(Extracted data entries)

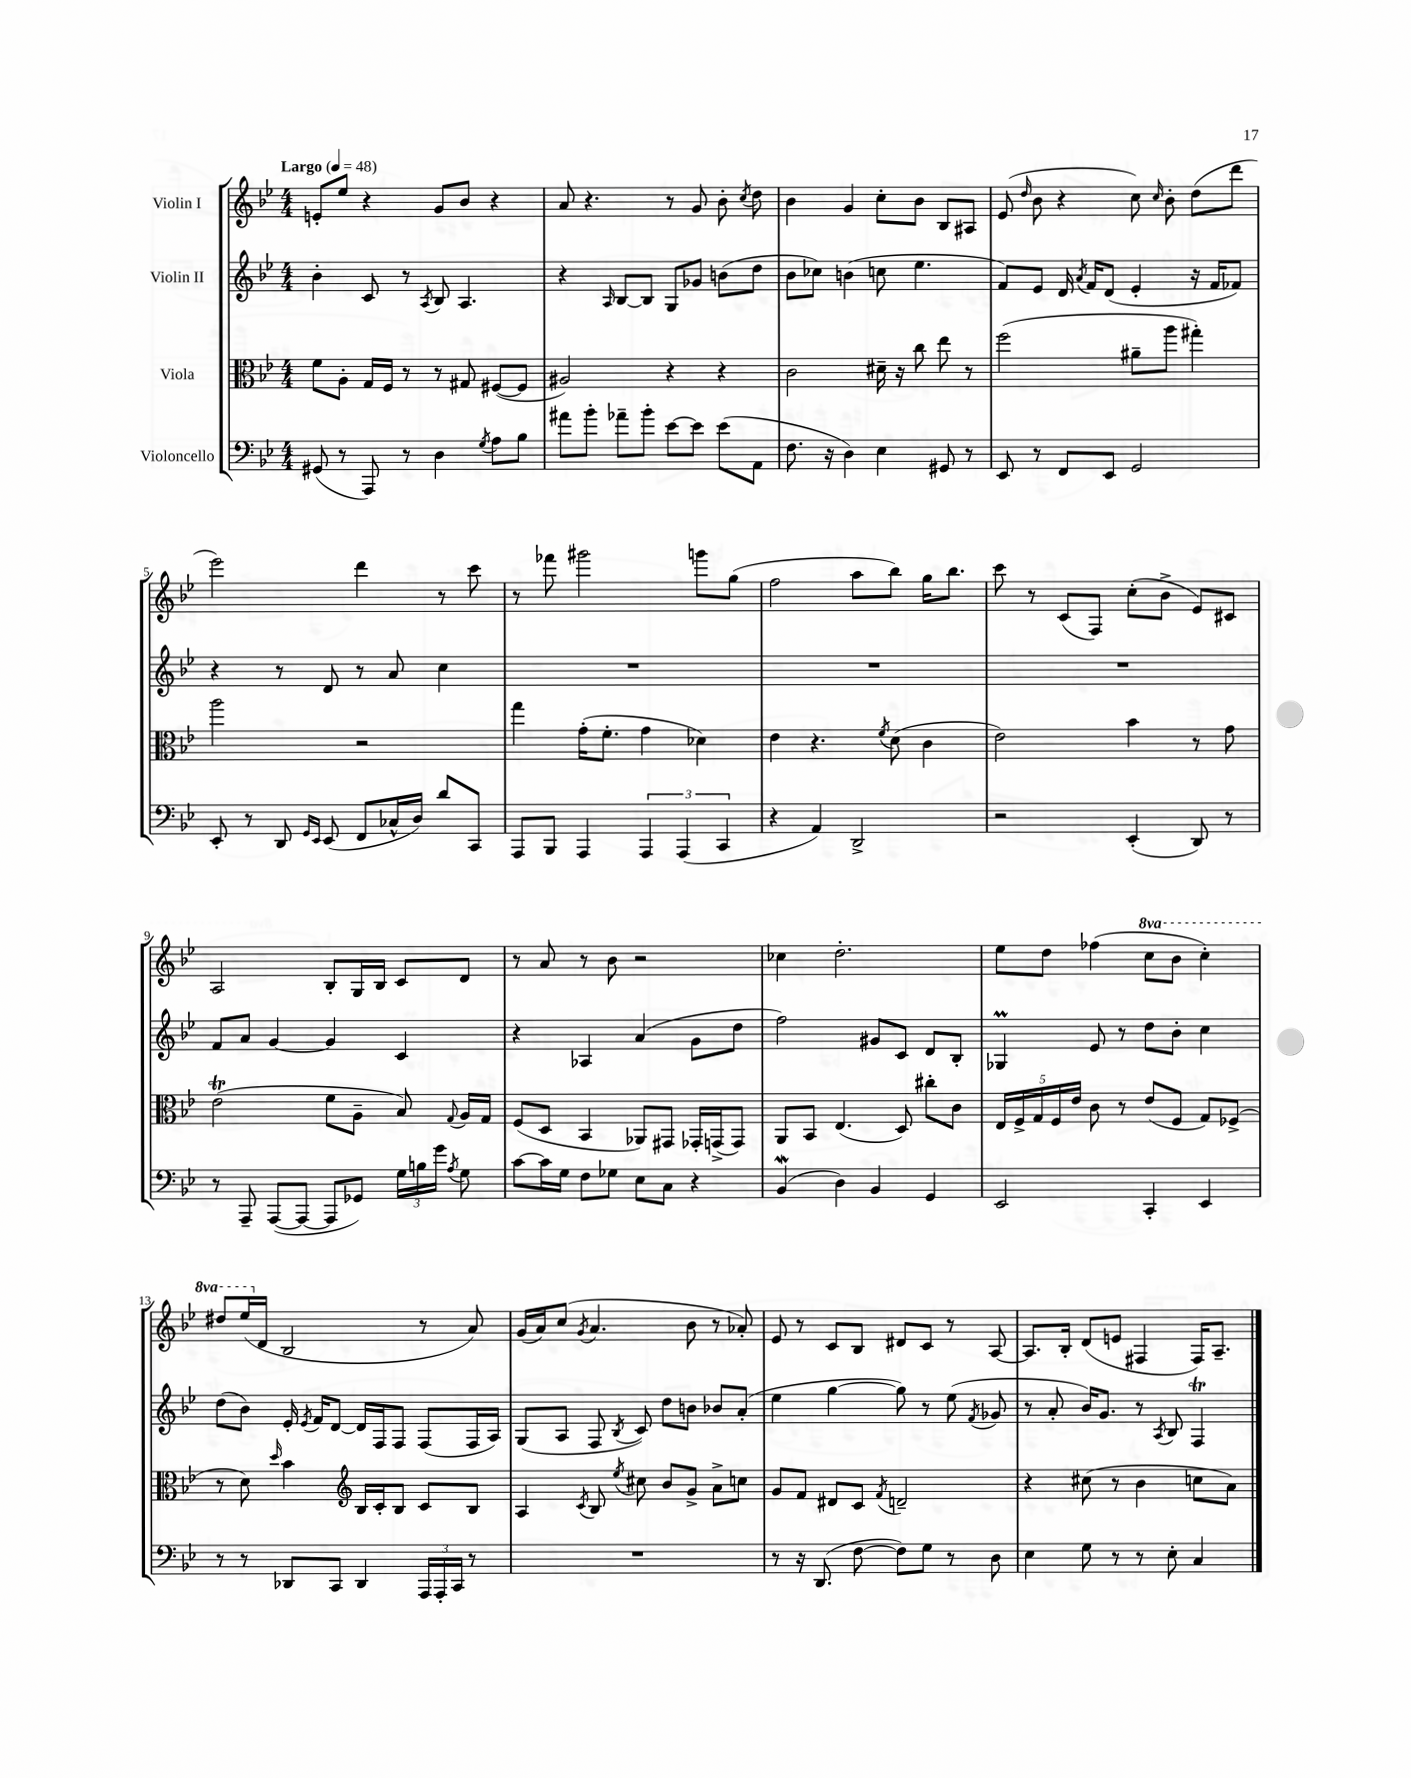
<<
\new StaffGroup <<
\new Staff = "s0" \with { instrumentName = "Violin I" } {
    \clef treble \key bes \major \numericTimeSignature \time 4/4 \set Staff.ottavationMarkups = #ottavation-simple-ordinals \tempo "Largo" 4 = 48
    \autoBeamOff e'8[-. ees''8] r4 g'8[ bes'8] r4 |
    a'8 r4. r8 g'8 bes'8-. \acciaccatura { c''8 } d''8 |
    bes'4 g'4 c''8[-. bes'8] bes8[ ais8] |
    ees'8( \grace { d''16 } bes'8 r4 c''8) \grace { c''16 } bes'8-. d''8[( d'''8] |
    ees'''2) d'''4 r8 c'''8 |
    r8 fes'''8 gis'''2 g'''8[ g''8]( |
    f''2 a''8[ bes''8]) g''16[ bes''8.] |
    c'''8 r8 c'8[( f8]) c''8[-.( bes'8]-> ees'8[) cis'8] |
    a2 bes8[-. g16 bes16] c'8[ d'8] |
    r8 a'8 r8 bes'8 r2 |
    ces''4 d''2.-. |
    ees''8[ d''8] fes''4( \ottava #1 c'''8[ bes''8] c'''4-.) |
    dis'''8[ ees'''16( \ottava #0 d'16] bes2 r8 a'8) |
    g'16[( a'16) c''8]( \acciaccatura { g'8 } a'4. bes'8 r8 aes'8-.) |
    ees'8 r8 c'8[ bes8] dis'8[ c'8] r8 a8~ |
    a8.[ bes16]-. d'8[( e'8] fis4 fis16[) a8.]-- \bar "|." |
}
\new Staff = "s1" \with { instrumentName = "Violin II" } {
    \clef treble \key bes \major \numericTimeSignature \time 4/4
    \autoBeamOff bes'4-. c'8 r8 \acciaccatura { a8 } bes8 a4. |
    r4 \grace { a16 } bes8[~ bes8] g8[ ges'8] b'8[( d''8] |
    bes'8[ ces''8]) b'4( c''8 ees''4. |
    f'8[) ees'8] d'16 \acciaccatura { a'8 } f'16[ d'8]( ees'4-. r16 f'16[ fes'8]) |
    r4 r8 d'8 r8 a'8 c''4 |
    R1 |
    R1 |
    R1 |
    f'8[ a'8] g'4~ g'4 c'4 |
    r4 aes4 a'4( g'8[ d''8] |
    f''2) gis'8[ c'8] d'8[ bes8]-. |
    ges4\prall ees'8 r8 d''8[ bes'8]-. c''4 |
    d''8[( bes'8]) ees'16-. \acciaccatura { ees'8 } f'16[ d'8]~ d'16[ f16 f8] f8[( f16 a16]) |
    g8[( a8] f8 \acciaccatura { bes8 } c'8) d''8[ b'8] bes'8[ a'8]-.( |
    ees''4 g''4~ g''8) r8 ees''8( \acciaccatura { f'8 } ges'8 |
    r8 a'8-. bes'16[) g'8.] r8 \acciaccatura { a8 } bes8 f4\trill \bar "|." |
}
\new Staff = "s2" \with { instrumentName = "Viola" } {
    \clef alto \key bes \major \numericTimeSignature \time 4/4
    \autoBeamOff f'8[ a8]-. g16[ f16] r8 r8 gis8 fis8[~( fis8] |
    ais2) r4 r4 |
    c'2 dis'16-- r16 c''8 ees''8 r8 |
    f''2( ais'8[-- a''8] gis''4-.) |
    a''2 r2 |
    g''4 g'16[-.( f'8.]-. g'4 des'4) |
    ees'4 r4. \acciaccatura { f'8 } d'8( c'4 |
    ees'2) bes'4 r8 g'8 |
    ees'2\trill( f'8[ a8]-- bes8) \appoggiatura { g8 } a16[ g16] |
    f8[( d8] bes,4 aes,8[) gis,8] ges,16[-. g,16->( g,8]) |
    a,8[ bes,8] ees4.( d8) cis''8[-. c'8] |
    \tuplet 5/4 { ees16[ f16-> g16 f16 ees'16] } c'8 r8 ees'8[( f8] g8[) fes8]->( |
    r8 d'8) \grace { d''16 } bes'4 \clef treble bes16[ c'16-. bes8] c'8[ bes8] |
    a4 \acciaccatura { c'8 } bes8 \acciaccatura { ees''8 } cis''8 bes'8[ g'8]-> a'8[-> c''8] |
    g'8[ f'8] dis'8[ c'8] \acciaccatura { f'8 } d'2-- |
    r4 cis''8( r8 bes'4 c''8[ a'8]) \bar "|." |
}
\new Staff = "s3" \with { instrumentName = "Violoncello" } {
    \clef bass \key bes \major \numericTimeSignature \time 4/4
    \autoBeamOff gis,8( r8 a,,8) r8 d4 \acciaccatura { g8 } a8[ bes8] |
    ais'8[ bes'8]-. aes'8[-- bes'8]-. ees'8[~ ees'8] ees'8[( a,8] |
    f8. r16 d4) ees4 gis,8 r8 |
    ees,8 r8 f,8[ ees,8] g,2 |
    ees,8-. r8 d,8 \grace { g,16[ ees,16] } ees,8( f,8[ ces16-^ d16]) d'8[ c,8] |
    a,,8[ bes,,8] a,,4 \tuplet 3/2 { a,,4 a,,4( c,4 } |
    r4 a,4) d,2-> |
    r2 ees,4-.( d,8) r8 |
    r8 a,,8-- a,,8[~( a,,8]~ a,,8[ ges,8]) \tuplet 3/2 { g16[ b16 g'16] } \acciaccatura { a8 } g8 |
    c'8[~ c'16 g16] f8[ ges8] ees8[ c8] r4 |
    bes,4\mordent( d4) bes,4 g,4 |
    ees,2 c,4-. ees,4 |
    r8 r8 des,8[ c,8] des,4 \tuplet 3/2 { a,,16[ a,,16-. c,16] } r8 |
    R1 |
    r8 r16 d,8.( f8~ f8[) g8] r8 d8 |
    ees4 g8 r8 r8 ees8-. c4 \bar "|." |
}
>>
>>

Problem description: Quote every line of the data above verbatim, omitting the pictures.

Solution for this exercise:
<<
\new StaffGroup <<
\new Staff = "s0" \with { instrumentName = "Violin I" } {
    \clef treble \key bes \major \numericTimeSignature \time 4/4 \set Staff.ottavationMarkups = #ottavation-simple-ordinals \tempo "Largo" 4 = 48
    \autoBeamOff e'8[-. ees''8] r4 g'8[ bes'8] r4 |
    a'8 r4. r8 g'8 bes'8-. \acciaccatura { c''8 } d''8 |
    bes'4 g'4 c''8[-. bes'8] bes8[ ais8] |
    ees'8( \grace { d''16 } bes'8 r4 c''8) \grace { c''16 } bes'8-. d''8[( d'''8] |
    ees'''2) d'''4 r8 c'''8 |
    r8 fes'''8 gis'''2 g'''8[ g''8]( |
    f''2 a''8[ bes''8]) g''16[ bes''8.] |
    c'''8 r8 c'8[( f8]) c''8[-.( bes'8]-> ees'8[) cis'8] |
    a2 bes8[-. g16 bes16] c'8[ d'8] |
    r8 a'8 r8 bes'8 r2 |
    ces''4 d''2.-. |
    ees''8[ d''8] fes''4( \ottava #1 c'''8[ bes''8] c'''4-.) |
    dis'''8[ ees'''16( \ottava #0 d'16] bes2 r8 a'8) |
    g'16[( a'16) c''8]( \acciaccatura { g'8 } a'4. bes'8 r8 aes'8-.) |
    ees'8 r8 c'8[ bes8] dis'8[ c'8] r8 a8~ |
    a8.[ bes16]-. d'8[( e'8] fis4 fis16[) a8.]-- \bar "|." |
}
\new Staff = "s1" \with { instrumentName = "Violin II" } {
    \clef treble \key bes \major \numericTimeSignature \time 4/4
    \autoBeamOff bes'4-. c'8 r8 \acciaccatura { a8 } bes8 a4. |
    r4 \grace { a16 } bes8[~ bes8] g8[ ges'8] b'8[( d''8] |
    bes'8[ ces''8]) b'4( c''8 ees''4. |
    f'8[) ees'8] d'16 \acciaccatura { a'8 } f'16[ d'8]( ees'4-. r16 f'16[ fes'8]) |
    r4 r8 d'8 r8 a'8 c''4 |
    R1 |
    R1 |
    R1 |
    f'8[ a'8] g'4~ g'4 c'4 |
    r4 aes4 a'4( g'8[ d''8] |
    f''2) gis'8[ c'8] d'8[ bes8]-. |
    ges4\prall ees'8 r8 d''8[ bes'8]-. c''4 |
    d''8[( bes'8]) ees'16-. \acciaccatura { ees'8 } f'16[ d'8]~ d'16[ f16 f8] f8[( f16 a16]) |
    g8[( a8] f8 \acciaccatura { bes8 } c'8) d''8[ b'8] bes'8[ a'8]-.( |
    ees''4 g''4~ g''8) r8 ees''8( \acciaccatura { f'8 } ges'8 |
    r8 a'8-. bes'16[) g'8.] r8 \acciaccatura { a8 } bes8 f4\trill \bar "|." |
}
\new Staff = "s2" \with { instrumentName = "Viola" } {
    \clef alto \key bes \major \numericTimeSignature \time 4/4
    \autoBeamOff f'8[ a8]-. g16[ f16] r8 r8 gis8 fis8[~( fis8] |
    ais2) r4 r4 |
    c'2 dis'16-- r16 c''8 ees''8 r8 |
    f''2( ais'8[-- a''8] gis''4-.) |
    a''2 r2 |
    g''4 g'16[-.( f'8.]-. g'4 des'4) |
    ees'4 r4. \acciaccatura { f'8 } d'8( c'4 |
    ees'2) bes'4 r8 g'8 |
    ees'2\trill( f'8[ a8]-- bes8) \appoggiatura { g8 } a16[ g16] |
    f8[( d8] bes,4 aes,8[) gis,8] ges,16[-. g,16->( g,8]) |
    a,8[ bes,8] ees4.( d8) cis''8[-. c'8] |
    \tuplet 5/4 { ees16[ f16-> g16 f16 ees'16] } c'8 r8 ees'8[( f8] g8[) fes8]->( |
    r8 d'8) \grace { d''16 } bes'4 \clef treble bes16[ c'16-. bes8] c'8[ bes8] |
    a4 \acciaccatura { c'8 } bes8 \acciaccatura { ees''8 } cis''8 bes'8[ g'8]-> a'8[-> c''8] |
    g'8[ f'8] dis'8[ c'8] \acciaccatura { f'8 } d'2-- |
    r4 cis''8( r8 bes'4 c''8[ a'8]) \bar "|." |
}
\new Staff = "s3" \with { instrumentName = "Violoncello" } {
    \clef bass \key bes \major \numericTimeSignature \time 4/4
    \autoBeamOff gis,8( r8 a,,8) r8 d4 \acciaccatura { g8 } a8[ bes8] |
    ais'8[ bes'8]-. aes'8[-- bes'8]-. ees'8[~ ees'8] ees'8[( a,8] |
    f8. r16 d4) ees4 gis,8 r8 |
    ees,8 r8 f,8[ ees,8] g,2 |
    ees,8-. r8 d,8 \grace { g,16[ ees,16] } ees,8( f,8[ ces16-^ d16]) d'8[ c,8] |
    a,,8[ bes,,8] a,,4 \tuplet 3/2 { a,,4 a,,4( c,4 } |
    r4 a,4) d,2-> |
    r2 ees,4-.( d,8) r8 |
    r8 a,,8-- a,,8[~( a,,8]~ a,,8[ ges,8]) \tuplet 3/2 { g16[ b16 g'16] } \acciaccatura { a8 } g8 |
    c'8[~ c'16 g16] f8[ ges8] ees8[ c8] r4 |
    bes,4\mordent( d4) bes,4 g,4 |
    ees,2 c,4-. ees,4 |
    r8 r8 des,8[ c,8] des,4 \tuplet 3/2 { a,,16[ a,,16-. c,16] } r8 |
    R1 |
    r8 r16 d,8.( f8~ f8[) g8] r8 d8 |
    ees4 g8 r8 r8 ees8-. c4 \bar "|." |
}
>>
>>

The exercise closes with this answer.